Object inventory data:
________________________________________

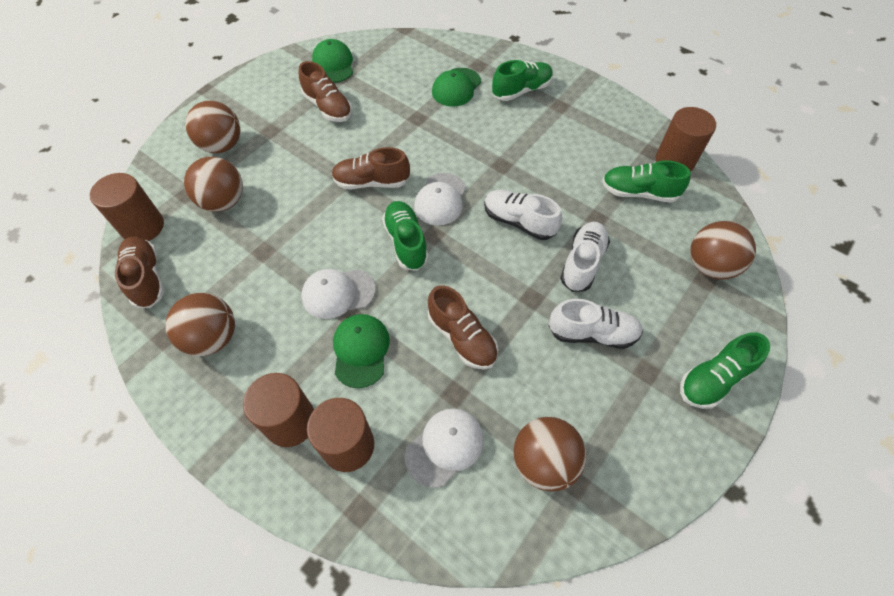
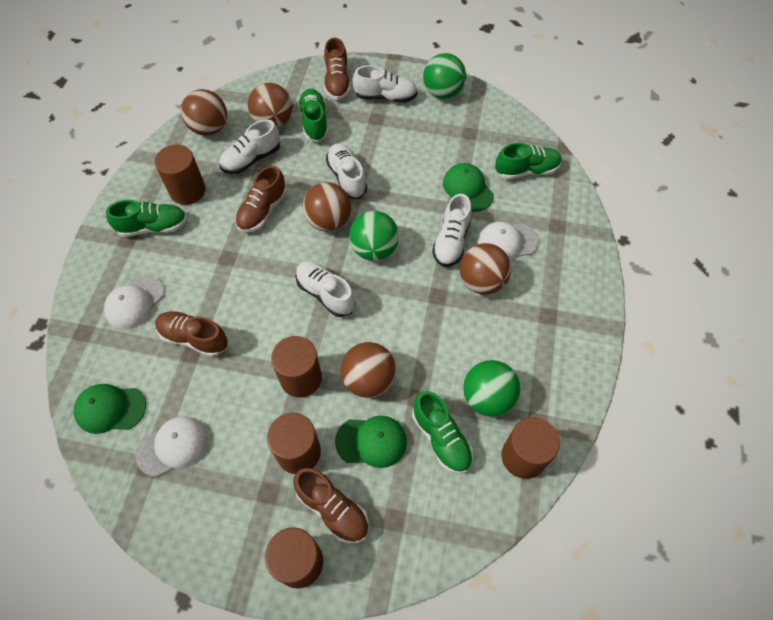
brown cylinder: [90,173,164,241] [243,373,314,447] [307,398,374,472] [656,107,716,172] = 4 -> [155,145,205,205] [265,527,323,589] [267,413,321,474] [271,336,322,398] [501,417,560,479] = 5
green ball: none = 0 -> [349,211,399,261] [423,53,466,99] [463,360,520,417] = 3
white shoe: [484,190,562,240] [549,299,643,349] [560,222,610,292] = 3 -> [219,120,280,174] [295,261,356,317] [326,143,367,199] [352,65,417,103] [432,194,472,267] = 5

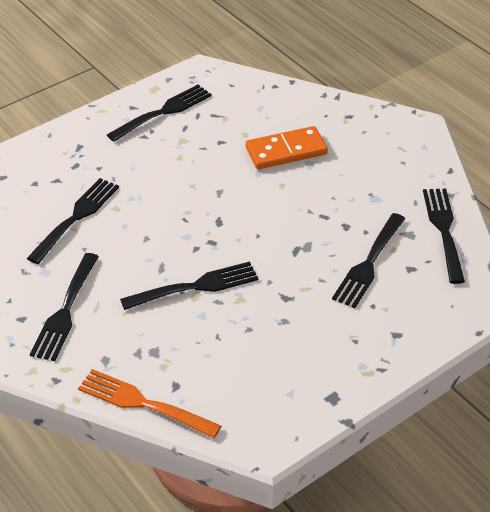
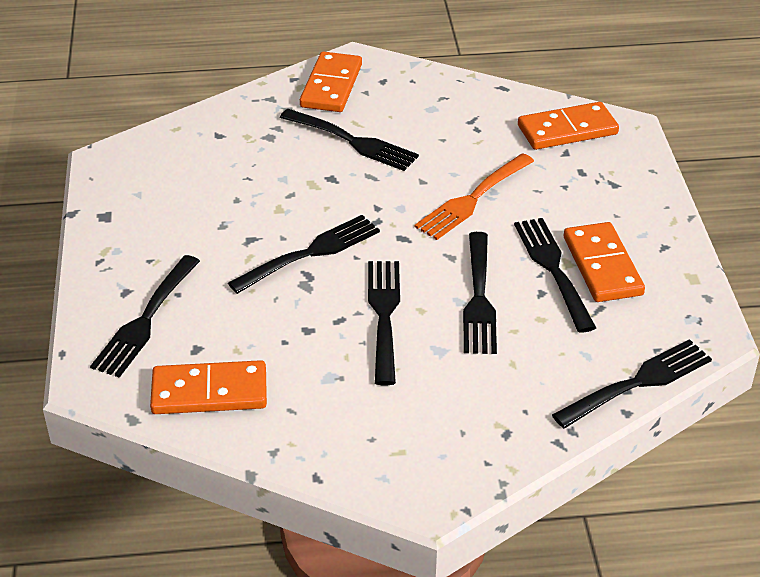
black fork: [27,178,119,264] [30,253,99,361] [107,84,212,142] [120,261,258,310] [332,213,405,308] [423,189,465,284] = 6 -> [90,255,200,378] [228,215,380,294] [280,109,419,171] [368,261,400,385] [463,232,497,354] [514,218,596,333] [552,339,712,428] = 7
orange domino: [246,126,328,169] = 1 -> [150,360,267,414] [300,52,362,112] [518,102,619,150] [564,222,645,302] = 4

________________________________________

▸ DIRECTIONS FOR THIS TASK: Reproduce only the lines between the line containing "black fork: [27,178,119,264]" and the last line of the records, those two lines included, exactly.

▸ ANSWER SECTION:
black fork: [27,178,119,264] [30,253,99,361] [107,84,212,142] [120,261,258,310] [332,213,405,308] [423,189,465,284] = 6 -> [90,255,200,378] [228,215,380,294] [280,109,419,171] [368,261,400,385] [463,232,497,354] [514,218,596,333] [552,339,712,428] = 7
orange domino: [246,126,328,169] = 1 -> [150,360,267,414] [300,52,362,112] [518,102,619,150] [564,222,645,302] = 4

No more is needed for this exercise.